▶ _Description of the task_: Your answer should be the entries below, reproduced character for character.

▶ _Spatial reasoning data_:
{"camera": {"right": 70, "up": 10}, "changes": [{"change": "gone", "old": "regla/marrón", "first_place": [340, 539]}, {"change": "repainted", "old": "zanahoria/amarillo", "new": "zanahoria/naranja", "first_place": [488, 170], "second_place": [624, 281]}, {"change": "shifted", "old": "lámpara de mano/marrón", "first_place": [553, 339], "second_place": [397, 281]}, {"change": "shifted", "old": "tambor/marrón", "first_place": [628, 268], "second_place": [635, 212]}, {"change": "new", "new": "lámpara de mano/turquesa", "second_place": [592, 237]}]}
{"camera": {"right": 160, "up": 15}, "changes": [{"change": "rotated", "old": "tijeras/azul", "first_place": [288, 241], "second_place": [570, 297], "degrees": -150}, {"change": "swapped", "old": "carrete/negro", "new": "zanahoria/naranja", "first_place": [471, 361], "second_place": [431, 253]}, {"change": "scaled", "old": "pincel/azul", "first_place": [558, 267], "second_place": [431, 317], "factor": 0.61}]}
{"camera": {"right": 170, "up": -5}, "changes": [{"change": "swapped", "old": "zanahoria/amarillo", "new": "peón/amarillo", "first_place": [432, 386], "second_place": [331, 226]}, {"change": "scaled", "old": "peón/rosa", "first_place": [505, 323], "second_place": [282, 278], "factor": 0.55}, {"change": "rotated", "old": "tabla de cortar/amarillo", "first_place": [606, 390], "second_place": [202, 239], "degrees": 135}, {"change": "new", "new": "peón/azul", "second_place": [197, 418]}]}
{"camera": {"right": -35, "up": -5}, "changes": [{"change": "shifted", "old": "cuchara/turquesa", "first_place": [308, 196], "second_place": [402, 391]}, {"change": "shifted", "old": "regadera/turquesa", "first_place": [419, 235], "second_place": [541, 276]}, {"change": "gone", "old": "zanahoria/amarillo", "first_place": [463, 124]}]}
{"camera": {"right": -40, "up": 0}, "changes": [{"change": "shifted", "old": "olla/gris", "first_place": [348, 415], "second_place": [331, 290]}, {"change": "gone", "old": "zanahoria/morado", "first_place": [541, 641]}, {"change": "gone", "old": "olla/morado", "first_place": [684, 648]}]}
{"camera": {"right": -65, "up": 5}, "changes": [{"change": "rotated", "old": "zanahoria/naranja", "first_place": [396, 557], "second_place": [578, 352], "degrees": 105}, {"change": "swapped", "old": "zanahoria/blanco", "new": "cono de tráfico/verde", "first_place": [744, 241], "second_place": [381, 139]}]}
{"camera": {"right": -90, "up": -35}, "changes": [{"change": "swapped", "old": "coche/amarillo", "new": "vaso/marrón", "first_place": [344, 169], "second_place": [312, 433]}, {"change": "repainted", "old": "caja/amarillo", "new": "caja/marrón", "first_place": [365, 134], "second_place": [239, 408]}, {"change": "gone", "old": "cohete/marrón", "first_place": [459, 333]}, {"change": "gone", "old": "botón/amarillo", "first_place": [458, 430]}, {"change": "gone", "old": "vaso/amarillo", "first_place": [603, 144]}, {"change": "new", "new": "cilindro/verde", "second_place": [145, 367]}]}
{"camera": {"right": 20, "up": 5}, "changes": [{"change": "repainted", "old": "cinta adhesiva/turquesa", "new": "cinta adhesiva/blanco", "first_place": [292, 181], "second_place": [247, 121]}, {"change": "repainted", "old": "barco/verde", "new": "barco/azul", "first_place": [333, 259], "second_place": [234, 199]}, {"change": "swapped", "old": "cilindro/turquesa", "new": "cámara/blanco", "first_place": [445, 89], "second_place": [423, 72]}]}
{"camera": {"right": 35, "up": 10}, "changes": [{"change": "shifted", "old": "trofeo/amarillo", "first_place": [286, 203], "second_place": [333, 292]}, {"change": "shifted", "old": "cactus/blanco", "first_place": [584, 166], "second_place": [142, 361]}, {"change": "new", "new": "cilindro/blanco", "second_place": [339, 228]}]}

▶ _Result_:
{"camera": {"right": 70, "up": 10}, "changes": [{"change": "gone", "old": "regla/marrón", "first_place": [340, 539]}, {"change": "repainted", "old": "zanahoria/amarillo", "new": "zanahoria/naranja", "first_place": [488, 170], "second_place": [624, 281]}, {"change": "shifted", "old": "lámpara de mano/marrón", "first_place": [553, 339], "second_place": [397, 281]}, {"change": "shifted", "old": "tambor/marrón", "first_place": [628, 268], "second_place": [635, 212]}, {"change": "new", "new": "lámpara de mano/turquesa", "second_place": [592, 237]}]}
{"camera": {"right": 160, "up": 15}, "changes": [{"change": "rotated", "old": "tijeras/azul", "first_place": [288, 241], "second_place": [570, 297], "degrees": -150}, {"change": "swapped", "old": "carrete/negro", "new": "zanahoria/naranja", "first_place": [471, 361], "second_place": [431, 253]}, {"change": "scaled", "old": "pincel/azul", "first_place": [558, 267], "second_place": [431, 317], "factor": 0.61}]}
{"camera": {"right": 170, "up": -5}, "changes": [{"change": "swapped", "old": "zanahoria/amarillo", "new": "peón/amarillo", "first_place": [432, 386], "second_place": [331, 226]}, {"change": "scaled", "old": "peón/rosa", "first_place": [505, 323], "second_place": [282, 278], "factor": 0.55}, {"change": "rotated", "old": "tabla de cortar/amarillo", "first_place": [606, 390], "second_place": [202, 239], "degrees": 135}, {"change": "new", "new": "peón/azul", "second_place": [197, 418]}]}
{"camera": {"right": -35, "up": -5}, "changes": [{"change": "shifted", "old": "cuchara/turquesa", "first_place": [308, 196], "second_place": [402, 391]}, {"change": "shifted", "old": "regadera/turquesa", "first_place": [419, 235], "second_place": [541, 276]}, {"change": "gone", "old": "zanahoria/amarillo", "first_place": [463, 124]}]}
{"camera": {"right": -40, "up": 0}, "changes": [{"change": "shifted", "old": "olla/gris", "first_place": [348, 415], "second_place": [331, 290]}, {"change": "gone", "old": "zanahoria/morado", "first_place": [541, 641]}, {"change": "gone", "old": "olla/morado", "first_place": [684, 648]}]}
{"camera": {"right": -65, "up": 5}, "changes": [{"change": "rotated", "old": "zanahoria/naranja", "first_place": [396, 557], "second_place": [578, 352], "degrees": 105}, {"change": "swapped", "old": "zanahoria/blanco", "new": "cono de tráfico/verde", "first_place": [744, 241], "second_place": [381, 139]}]}
{"camera": {"right": -90, "up": -35}, "changes": [{"change": "swapped", "old": "coche/amarillo", "new": "vaso/marrón", "first_place": [344, 169], "second_place": [312, 433]}, {"change": "repainted", "old": "caja/amarillo", "new": "caja/marrón", "first_place": [365, 134], "second_place": [239, 408]}, {"change": "gone", "old": "cohete/marrón", "first_place": [459, 333]}, {"change": "gone", "old": "botón/amarillo", "first_place": [458, 430]}, {"change": "gone", "old": "vaso/amarillo", "first_place": [603, 144]}, {"change": "new", "new": "cilindro/verde", "second_place": [145, 367]}]}
{"camera": {"right": 20, "up": 5}, "changes": [{"change": "repainted", "old": "cinta adhesiva/turquesa", "new": "cinta adhesiva/blanco", "first_place": [292, 181], "second_place": [247, 121]}, {"change": "repainted", "old": "barco/verde", "new": "barco/azul", "first_place": [333, 259], "second_place": [234, 199]}, {"change": "swapped", "old": "cilindro/turquesa", "new": "cámara/blanco", "first_place": [445, 89], "second_place": [423, 72]}]}
{"camera": {"right": 35, "up": 10}, "changes": [{"change": "shifted", "old": "trofeo/amarillo", "first_place": [286, 203], "second_place": [333, 292]}, {"change": "shifted", "old": "cactus/blanco", "first_place": [584, 166], "second_place": [142, 361]}, {"change": "new", "new": "cilindro/blanco", "second_place": [339, 228]}]}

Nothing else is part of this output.